**Work instructions**
With all pictures omitted, return verbatim the lines from the beginning of the records below through the line containing "red arrow: moved 2 px left".

**Records for this task**

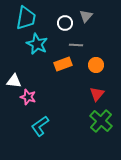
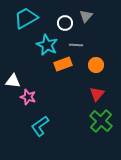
cyan trapezoid: rotated 130 degrees counterclockwise
cyan star: moved 10 px right, 1 px down
white triangle: moved 1 px left
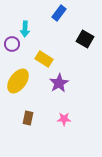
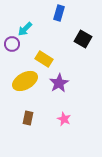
blue rectangle: rotated 21 degrees counterclockwise
cyan arrow: rotated 42 degrees clockwise
black square: moved 2 px left
yellow ellipse: moved 7 px right; rotated 25 degrees clockwise
pink star: rotated 24 degrees clockwise
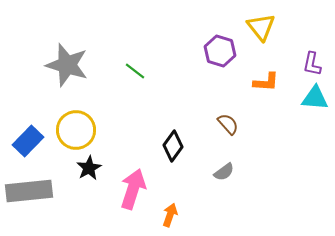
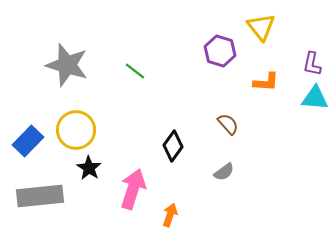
black star: rotated 10 degrees counterclockwise
gray rectangle: moved 11 px right, 5 px down
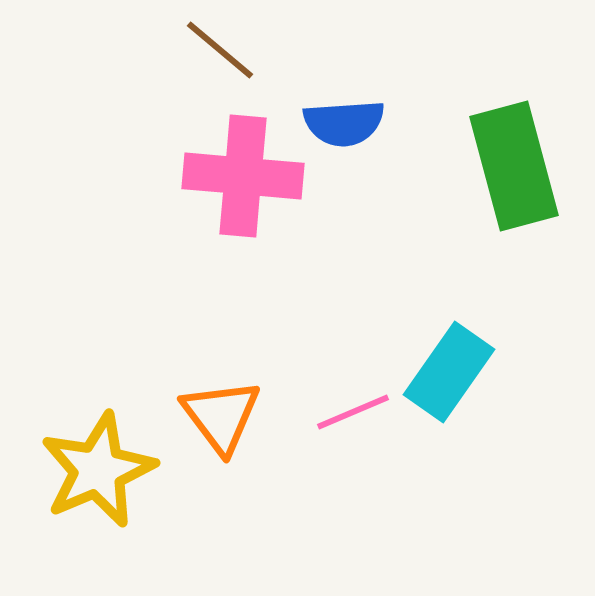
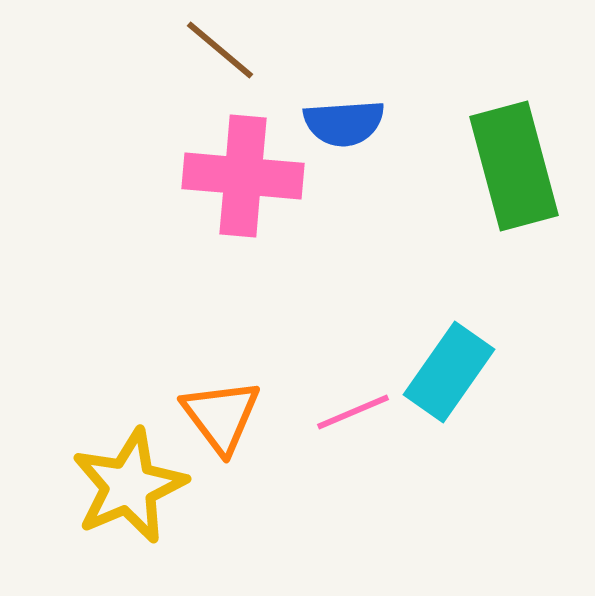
yellow star: moved 31 px right, 16 px down
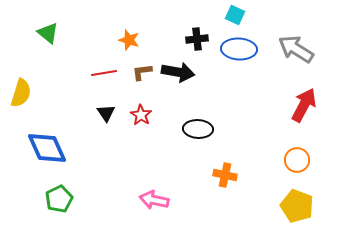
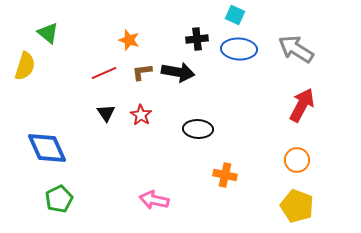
red line: rotated 15 degrees counterclockwise
yellow semicircle: moved 4 px right, 27 px up
red arrow: moved 2 px left
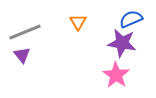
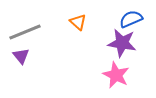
orange triangle: rotated 18 degrees counterclockwise
purple triangle: moved 1 px left, 1 px down
pink star: rotated 8 degrees counterclockwise
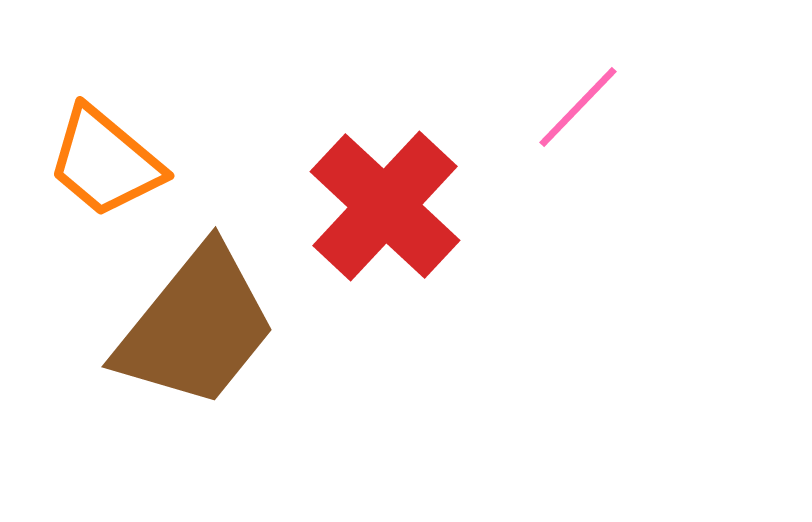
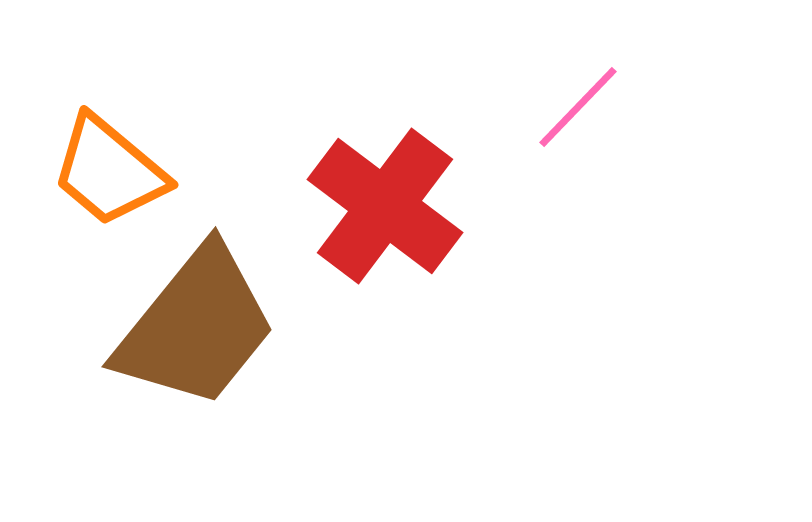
orange trapezoid: moved 4 px right, 9 px down
red cross: rotated 6 degrees counterclockwise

**Task result**
cyan trapezoid: rotated 130 degrees counterclockwise
cyan star: moved 10 px right, 1 px down
white triangle: moved 1 px left
blue rectangle: rotated 21 degrees counterclockwise
cyan arrow: rotated 42 degrees clockwise
black square: moved 2 px left
yellow ellipse: moved 7 px right; rotated 25 degrees clockwise
pink star: rotated 24 degrees clockwise
black star: rotated 10 degrees counterclockwise
gray rectangle: moved 11 px right, 5 px down
yellow star: moved 31 px right, 16 px down
red line: rotated 15 degrees counterclockwise
yellow semicircle: moved 4 px right, 27 px up
red arrow: moved 2 px left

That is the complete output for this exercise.